#### [Data provided]
================================

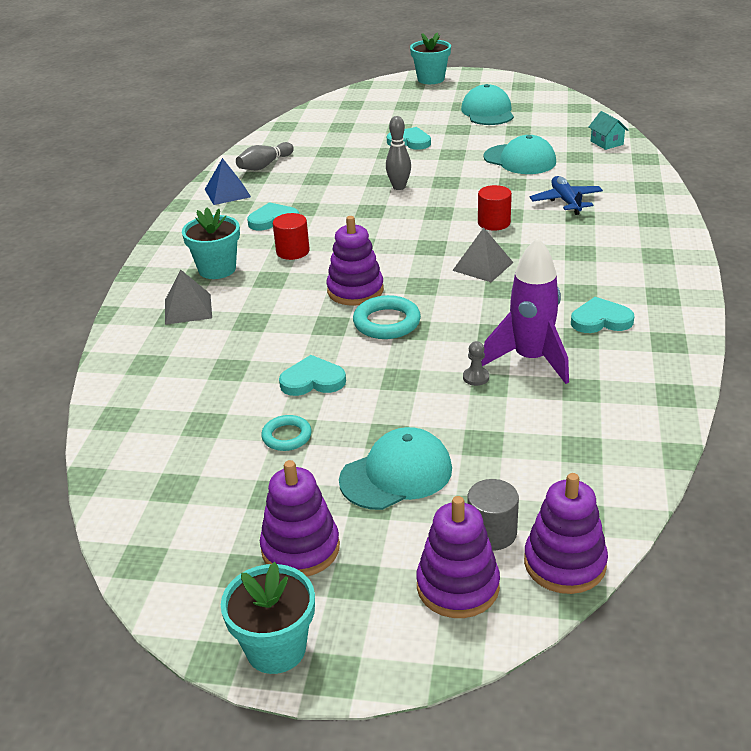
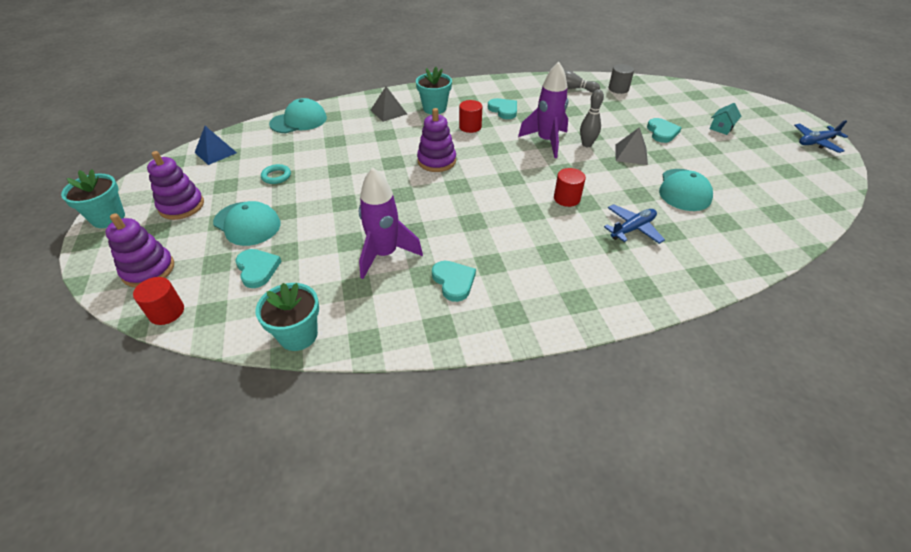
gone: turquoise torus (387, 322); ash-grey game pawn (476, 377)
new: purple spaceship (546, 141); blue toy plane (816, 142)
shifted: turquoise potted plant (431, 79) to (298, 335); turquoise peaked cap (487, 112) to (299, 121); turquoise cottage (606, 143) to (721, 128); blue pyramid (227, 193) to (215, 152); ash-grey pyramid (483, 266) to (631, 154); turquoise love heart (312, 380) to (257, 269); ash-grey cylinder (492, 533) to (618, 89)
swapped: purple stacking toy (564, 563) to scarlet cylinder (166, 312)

================================

#### [Task]
When you write out the material above, keep every line exact and drop each picture.

#### [Expected answer]
gone: turquoise torus (387, 322); ash-grey game pawn (476, 377)
new: purple spaceship (546, 141); blue toy plane (816, 142)
shifted: turquoise potted plant (431, 79) to (298, 335); turquoise peaked cap (487, 112) to (299, 121); turquoise cottage (606, 143) to (721, 128); blue pyramid (227, 193) to (215, 152); ash-grey pyramid (483, 266) to (631, 154); turquoise love heart (312, 380) to (257, 269); ash-grey cylinder (492, 533) to (618, 89)
swapped: purple stacking toy (564, 563) to scarlet cylinder (166, 312)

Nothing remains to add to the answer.